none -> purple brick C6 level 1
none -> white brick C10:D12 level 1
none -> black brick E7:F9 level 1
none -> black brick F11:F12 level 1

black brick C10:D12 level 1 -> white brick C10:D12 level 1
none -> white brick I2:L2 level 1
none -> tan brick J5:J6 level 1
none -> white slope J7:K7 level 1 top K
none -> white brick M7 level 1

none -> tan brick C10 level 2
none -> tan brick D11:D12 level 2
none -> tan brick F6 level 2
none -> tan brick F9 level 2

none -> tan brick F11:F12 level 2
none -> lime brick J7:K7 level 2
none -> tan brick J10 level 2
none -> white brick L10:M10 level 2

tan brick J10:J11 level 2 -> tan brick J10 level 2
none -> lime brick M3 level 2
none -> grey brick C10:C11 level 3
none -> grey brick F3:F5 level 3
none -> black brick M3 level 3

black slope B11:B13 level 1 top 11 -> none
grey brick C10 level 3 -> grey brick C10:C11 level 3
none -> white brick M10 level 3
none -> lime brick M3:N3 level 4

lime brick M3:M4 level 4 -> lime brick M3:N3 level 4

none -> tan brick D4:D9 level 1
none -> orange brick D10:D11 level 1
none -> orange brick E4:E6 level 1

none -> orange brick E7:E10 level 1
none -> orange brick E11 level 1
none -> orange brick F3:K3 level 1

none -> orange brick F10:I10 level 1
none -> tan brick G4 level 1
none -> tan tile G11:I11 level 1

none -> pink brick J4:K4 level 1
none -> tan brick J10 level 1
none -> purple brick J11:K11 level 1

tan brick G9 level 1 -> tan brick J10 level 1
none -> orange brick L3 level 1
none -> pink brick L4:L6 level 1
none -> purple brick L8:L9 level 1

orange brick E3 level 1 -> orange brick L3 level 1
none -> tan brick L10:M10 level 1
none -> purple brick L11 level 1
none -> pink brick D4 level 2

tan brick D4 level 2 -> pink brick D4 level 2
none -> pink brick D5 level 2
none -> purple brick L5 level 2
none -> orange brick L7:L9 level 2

++++++++++

Copy the whole listing down exactly.

none -> purple brick C6 level 1
none -> white brick C10:D12 level 1
none -> black brick E7:F9 level 1
none -> black brick F11:F12 level 1

black brick C10:D12 level 1 -> white brick C10:D12 level 1
none -> white brick I2:L2 level 1
none -> tan brick J5:J6 level 1
none -> white slope J7:K7 level 1 top K
none -> white brick M7 level 1

none -> tan brick C10 level 2
none -> tan brick D11:D12 level 2
none -> tan brick F6 level 2
none -> tan brick F9 level 2

none -> tan brick F11:F12 level 2
none -> lime brick J7:K7 level 2
none -> tan brick J10 level 2
none -> white brick L10:M10 level 2

tan brick J10:J11 level 2 -> tan brick J10 level 2
none -> lime brick M3 level 2
none -> grey brick C10:C11 level 3
none -> grey brick F3:F5 level 3
none -> black brick M3 level 3

black slope B11:B13 level 1 top 11 -> none
grey brick C10 level 3 -> grey brick C10:C11 level 3
none -> white brick M10 level 3
none -> lime brick M3:N3 level 4

lime brick M3:M4 level 4 -> lime brick M3:N3 level 4

none -> tan brick D4:D9 level 1
none -> orange brick D10:D11 level 1
none -> orange brick E4:E6 level 1

none -> orange brick E7:E10 level 1
none -> orange brick E11 level 1
none -> orange brick F3:K3 level 1

none -> orange brick F10:I10 level 1
none -> tan brick G4 level 1
none -> tan tile G11:I11 level 1

none -> pink brick J4:K4 level 1
none -> tan brick J10 level 1
none -> purple brick J11:K11 level 1

tan brick G9 level 1 -> tan brick J10 level 1
none -> orange brick L3 level 1
none -> pink brick L4:L6 level 1
none -> purple brick L8:L9 level 1

orange brick E3 level 1 -> orange brick L3 level 1
none -> tan brick L10:M10 level 1
none -> purple brick L11 level 1
none -> pink brick D4 level 2

tan brick D4 level 2 -> pink brick D4 level 2
none -> pink brick D5 level 2
none -> purple brick L5 level 2
none -> orange brick L7:L9 level 2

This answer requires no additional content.